[PROVIDED RECORDS]:
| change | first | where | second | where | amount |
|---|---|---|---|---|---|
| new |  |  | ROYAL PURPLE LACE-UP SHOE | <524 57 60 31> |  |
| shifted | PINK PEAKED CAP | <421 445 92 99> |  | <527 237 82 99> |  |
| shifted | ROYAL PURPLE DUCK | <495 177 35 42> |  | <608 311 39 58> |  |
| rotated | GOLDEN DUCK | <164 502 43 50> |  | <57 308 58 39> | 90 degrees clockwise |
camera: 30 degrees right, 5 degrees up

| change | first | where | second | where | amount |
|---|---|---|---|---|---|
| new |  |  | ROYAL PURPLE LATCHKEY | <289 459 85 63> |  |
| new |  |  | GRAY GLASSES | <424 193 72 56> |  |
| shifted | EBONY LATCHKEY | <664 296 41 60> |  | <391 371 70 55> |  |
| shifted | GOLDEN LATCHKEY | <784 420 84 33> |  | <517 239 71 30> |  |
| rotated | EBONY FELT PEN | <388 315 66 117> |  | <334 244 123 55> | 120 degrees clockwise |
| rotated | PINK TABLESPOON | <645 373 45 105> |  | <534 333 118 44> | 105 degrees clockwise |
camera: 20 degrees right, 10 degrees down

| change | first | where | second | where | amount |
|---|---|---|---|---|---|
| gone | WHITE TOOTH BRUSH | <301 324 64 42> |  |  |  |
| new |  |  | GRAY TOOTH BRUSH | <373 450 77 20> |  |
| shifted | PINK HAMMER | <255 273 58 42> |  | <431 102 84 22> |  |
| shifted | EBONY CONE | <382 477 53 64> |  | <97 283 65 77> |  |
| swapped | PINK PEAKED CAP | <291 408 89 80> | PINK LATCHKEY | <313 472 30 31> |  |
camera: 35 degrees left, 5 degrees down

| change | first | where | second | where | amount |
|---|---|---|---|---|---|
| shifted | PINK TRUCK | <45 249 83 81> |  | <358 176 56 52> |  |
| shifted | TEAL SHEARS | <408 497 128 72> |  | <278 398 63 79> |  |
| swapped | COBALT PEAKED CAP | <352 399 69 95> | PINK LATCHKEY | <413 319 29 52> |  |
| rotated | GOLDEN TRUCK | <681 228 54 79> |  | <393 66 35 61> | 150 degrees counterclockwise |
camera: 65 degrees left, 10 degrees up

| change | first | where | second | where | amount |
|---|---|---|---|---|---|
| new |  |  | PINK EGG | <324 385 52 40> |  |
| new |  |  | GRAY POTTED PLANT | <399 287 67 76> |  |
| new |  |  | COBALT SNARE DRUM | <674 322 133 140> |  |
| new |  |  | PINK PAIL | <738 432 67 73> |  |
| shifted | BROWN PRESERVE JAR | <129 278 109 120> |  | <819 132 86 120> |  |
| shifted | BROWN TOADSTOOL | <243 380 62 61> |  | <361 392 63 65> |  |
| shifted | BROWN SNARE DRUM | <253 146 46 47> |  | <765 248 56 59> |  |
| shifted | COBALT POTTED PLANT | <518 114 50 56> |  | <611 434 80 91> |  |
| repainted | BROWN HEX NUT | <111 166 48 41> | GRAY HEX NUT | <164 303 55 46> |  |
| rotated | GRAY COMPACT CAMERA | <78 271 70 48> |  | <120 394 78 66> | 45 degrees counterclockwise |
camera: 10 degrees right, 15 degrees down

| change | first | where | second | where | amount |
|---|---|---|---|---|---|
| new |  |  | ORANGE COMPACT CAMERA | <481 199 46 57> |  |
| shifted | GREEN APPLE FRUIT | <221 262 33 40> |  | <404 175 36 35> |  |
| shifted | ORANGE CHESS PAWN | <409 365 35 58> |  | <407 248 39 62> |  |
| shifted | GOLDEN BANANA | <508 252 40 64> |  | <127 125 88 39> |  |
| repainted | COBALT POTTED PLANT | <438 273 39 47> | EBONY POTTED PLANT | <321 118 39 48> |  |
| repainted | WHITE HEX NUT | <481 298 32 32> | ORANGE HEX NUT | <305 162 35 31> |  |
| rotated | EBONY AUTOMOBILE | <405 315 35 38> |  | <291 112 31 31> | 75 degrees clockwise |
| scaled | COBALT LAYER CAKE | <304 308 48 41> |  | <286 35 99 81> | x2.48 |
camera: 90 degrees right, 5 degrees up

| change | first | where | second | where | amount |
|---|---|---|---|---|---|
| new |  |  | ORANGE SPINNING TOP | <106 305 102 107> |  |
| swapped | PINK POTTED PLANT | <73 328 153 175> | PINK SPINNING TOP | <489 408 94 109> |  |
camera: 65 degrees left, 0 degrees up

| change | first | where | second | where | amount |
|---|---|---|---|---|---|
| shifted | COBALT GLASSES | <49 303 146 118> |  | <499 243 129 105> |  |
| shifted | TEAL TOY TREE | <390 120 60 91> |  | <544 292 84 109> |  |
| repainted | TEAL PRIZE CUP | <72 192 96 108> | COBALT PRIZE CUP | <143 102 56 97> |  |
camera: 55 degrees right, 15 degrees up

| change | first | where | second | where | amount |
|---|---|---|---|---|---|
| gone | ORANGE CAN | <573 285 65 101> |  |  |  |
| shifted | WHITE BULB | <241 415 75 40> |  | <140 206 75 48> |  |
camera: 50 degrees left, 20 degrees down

[TASK OBJECTIVE]: Every line of the listing that holds the word "SPINNING" is to be found and copied.

[SOLUTION TO THE EXERCISE]:
| new |  |  | ORANGE SPINNING TOP | <106 305 102 107> |  |
| swapped | PINK POTTED PLANT | <73 328 153 175> | PINK SPINNING TOP | <489 408 94 109> |  |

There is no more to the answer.